Listed entries —
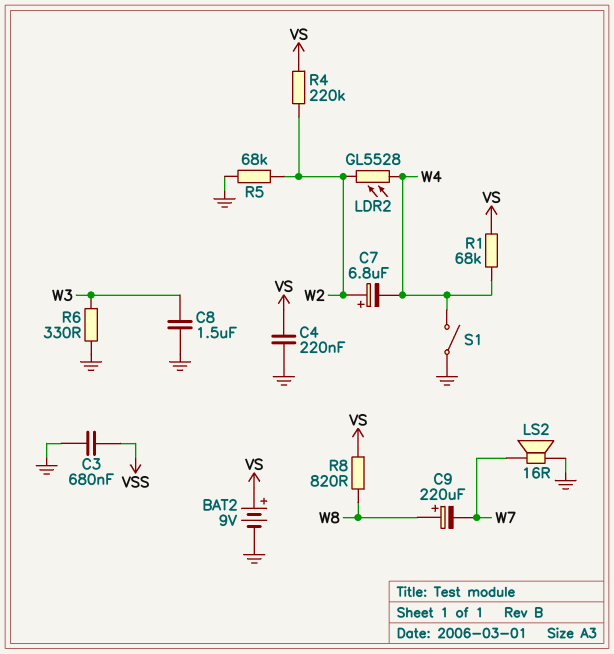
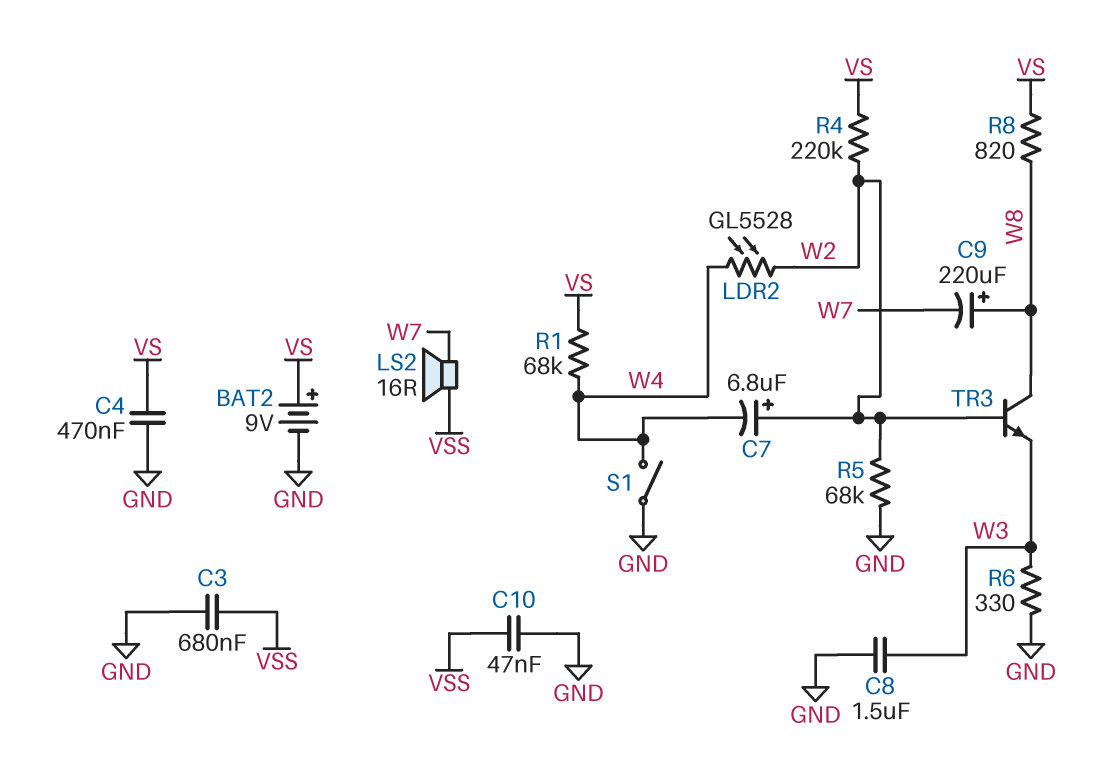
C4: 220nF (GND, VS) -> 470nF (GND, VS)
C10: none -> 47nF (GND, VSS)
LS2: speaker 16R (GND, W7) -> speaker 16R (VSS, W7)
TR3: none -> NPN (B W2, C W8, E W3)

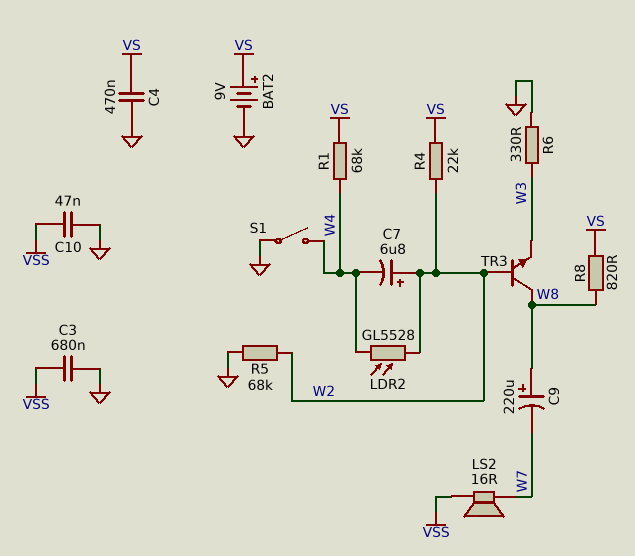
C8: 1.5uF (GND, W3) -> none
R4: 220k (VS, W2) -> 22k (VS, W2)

==

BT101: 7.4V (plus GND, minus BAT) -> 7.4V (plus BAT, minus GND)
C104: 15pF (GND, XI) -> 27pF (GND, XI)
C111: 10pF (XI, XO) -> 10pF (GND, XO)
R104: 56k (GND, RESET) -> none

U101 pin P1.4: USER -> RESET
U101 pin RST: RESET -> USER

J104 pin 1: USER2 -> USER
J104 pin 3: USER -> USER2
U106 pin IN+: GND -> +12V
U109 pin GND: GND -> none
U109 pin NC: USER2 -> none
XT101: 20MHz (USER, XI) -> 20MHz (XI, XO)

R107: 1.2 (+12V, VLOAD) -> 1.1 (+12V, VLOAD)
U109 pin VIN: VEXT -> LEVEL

Task instructions — Starting at the line above that contains "C4: 220nF (GND, VS) -> 470nF (GND, VS)", transcribe every line exactly through the line that contains "R4: 220k (VS, W2) -> 22k (VS, W2)", including that last one, and skip the pictures.

Output of the task —
C4: 220nF (GND, VS) -> 470nF (GND, VS)
C10: none -> 47nF (GND, VSS)
LS2: speaker 16R (GND, W7) -> speaker 16R (VSS, W7)
TR3: none -> NPN (B W2, C W8, E W3)

C8: 1.5uF (GND, W3) -> none
R4: 220k (VS, W2) -> 22k (VS, W2)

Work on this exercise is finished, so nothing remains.